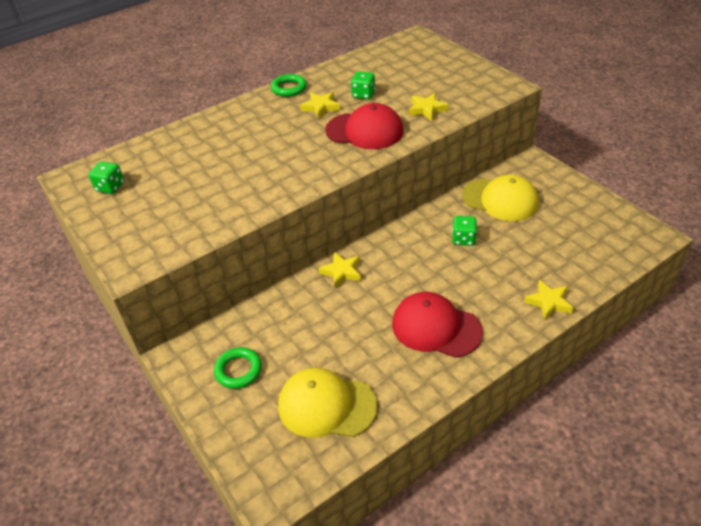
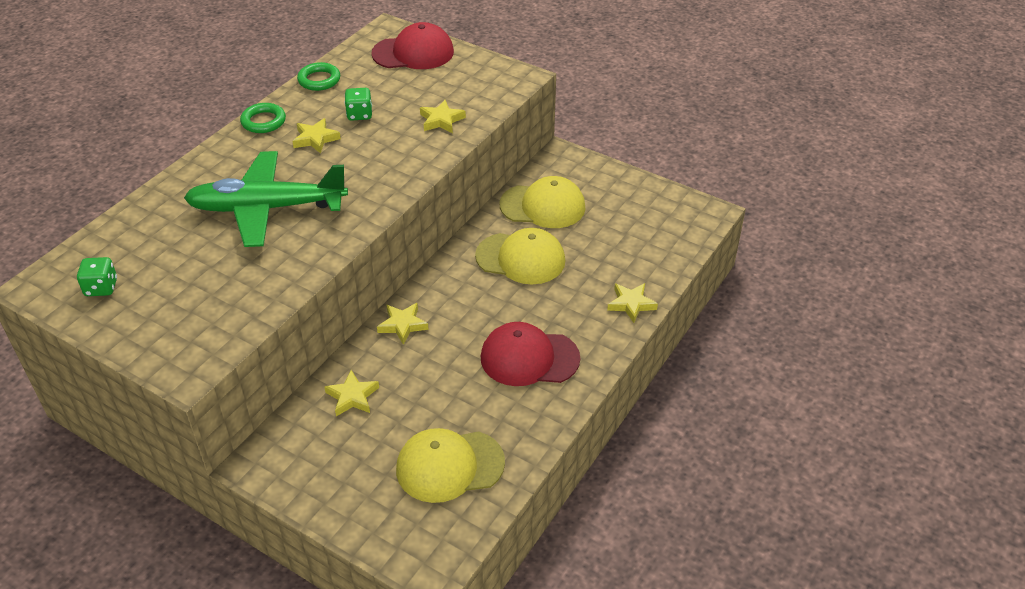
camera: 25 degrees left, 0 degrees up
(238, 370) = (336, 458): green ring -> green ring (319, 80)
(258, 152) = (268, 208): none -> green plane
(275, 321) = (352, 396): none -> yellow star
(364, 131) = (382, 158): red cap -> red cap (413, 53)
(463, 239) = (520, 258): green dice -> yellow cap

:::::

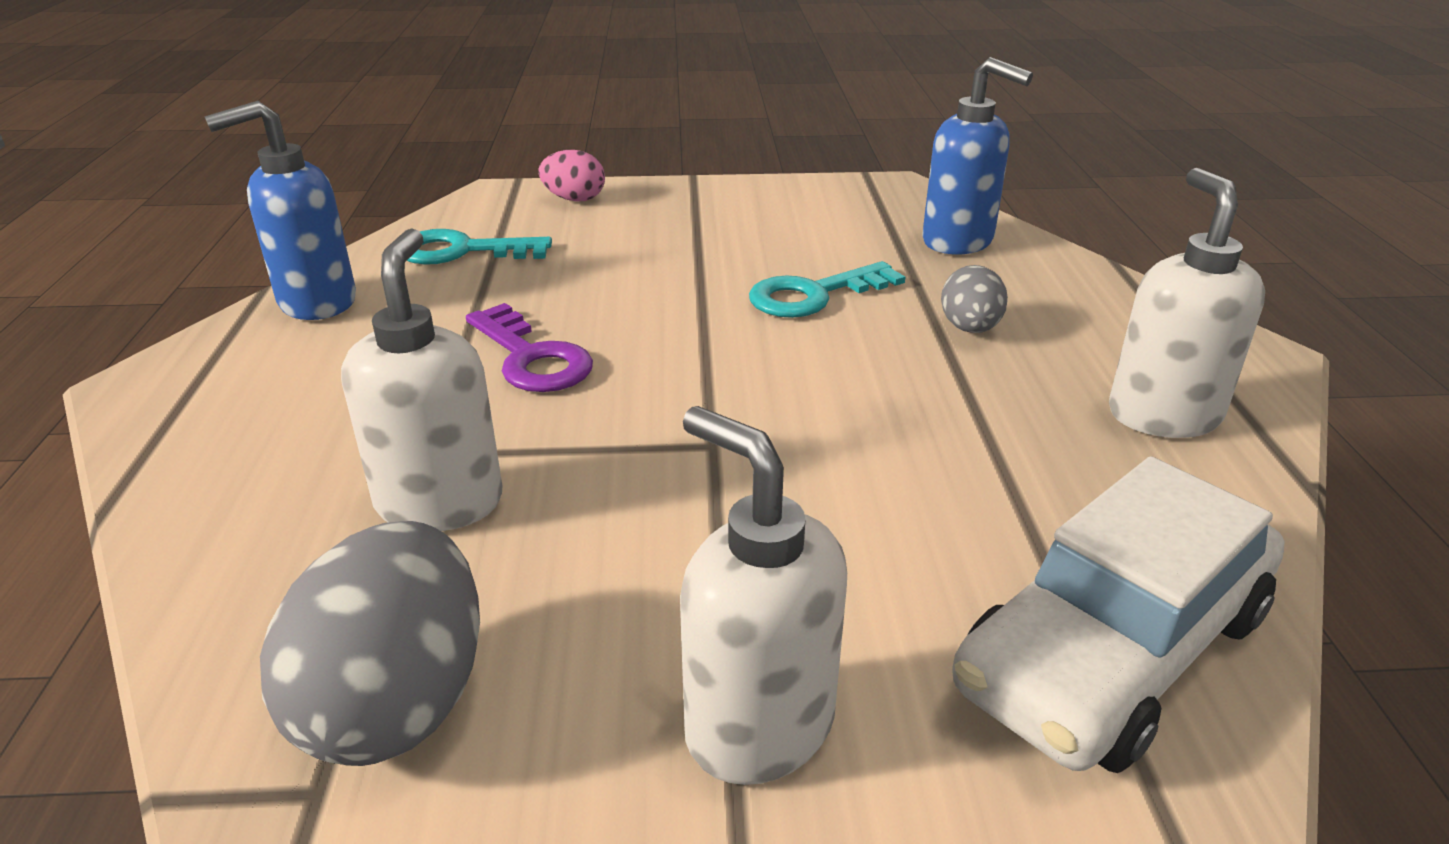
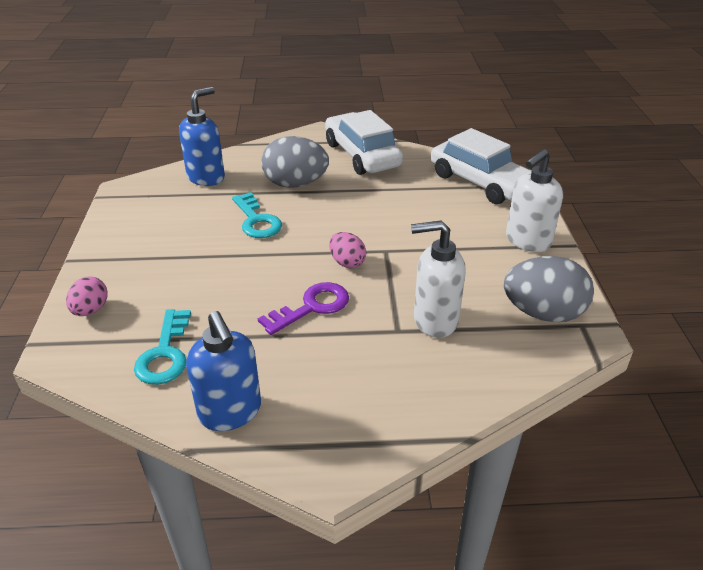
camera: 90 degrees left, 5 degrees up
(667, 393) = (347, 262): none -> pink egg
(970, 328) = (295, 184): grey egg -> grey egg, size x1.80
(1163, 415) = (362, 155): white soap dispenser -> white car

:::::

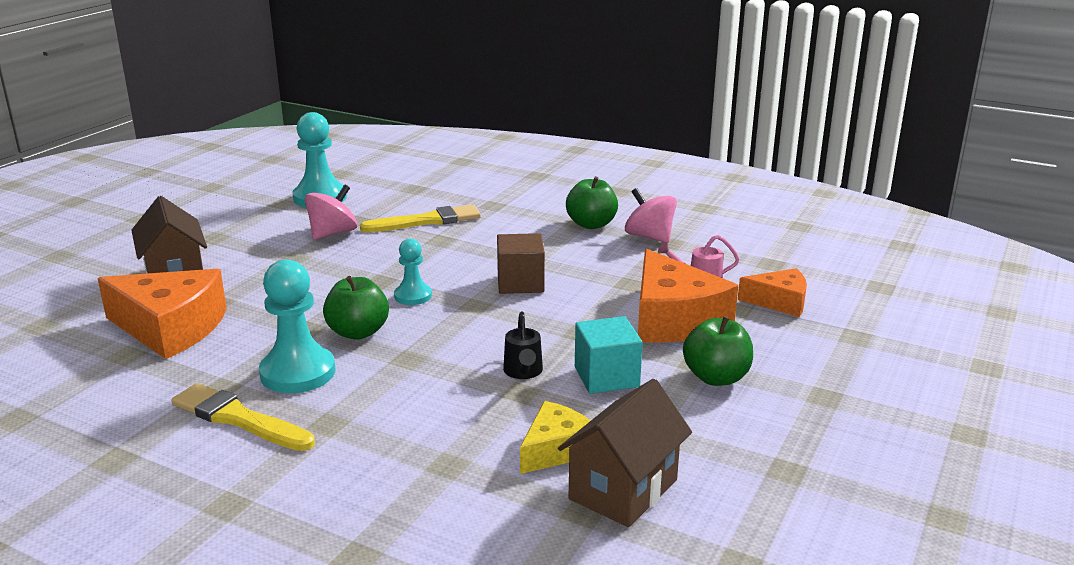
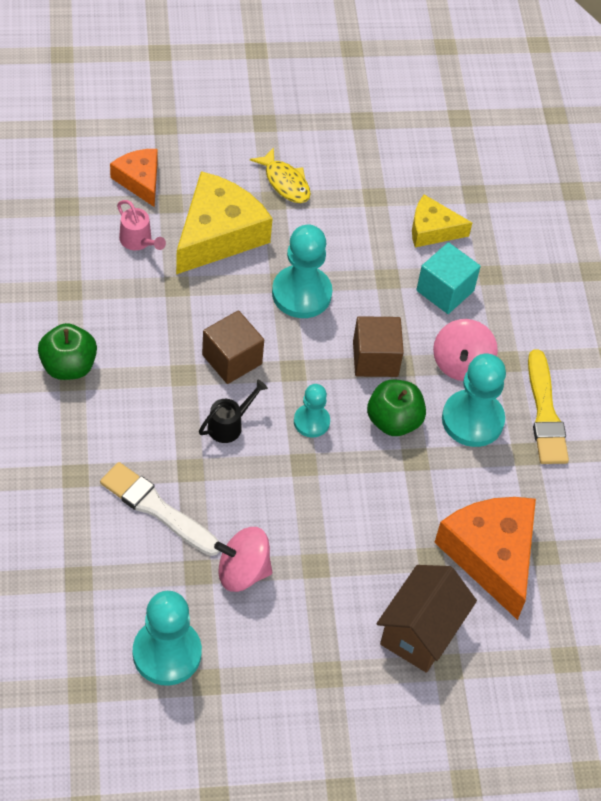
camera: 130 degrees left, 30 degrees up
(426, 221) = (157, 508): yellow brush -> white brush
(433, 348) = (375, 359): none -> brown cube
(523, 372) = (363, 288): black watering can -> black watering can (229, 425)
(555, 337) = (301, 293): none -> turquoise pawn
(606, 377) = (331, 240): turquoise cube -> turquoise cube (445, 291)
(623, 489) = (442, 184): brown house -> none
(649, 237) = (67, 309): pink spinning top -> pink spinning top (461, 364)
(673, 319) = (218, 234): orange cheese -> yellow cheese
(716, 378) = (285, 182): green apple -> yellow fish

:::::

[Problem] All the lines that hold the word "left" must appear in the answer, copied from the records.

[Task response]
camera: 25 degrees left, 0 degrees up
camera: 90 degrees left, 5 degrees up
camera: 130 degrees left, 30 degrees up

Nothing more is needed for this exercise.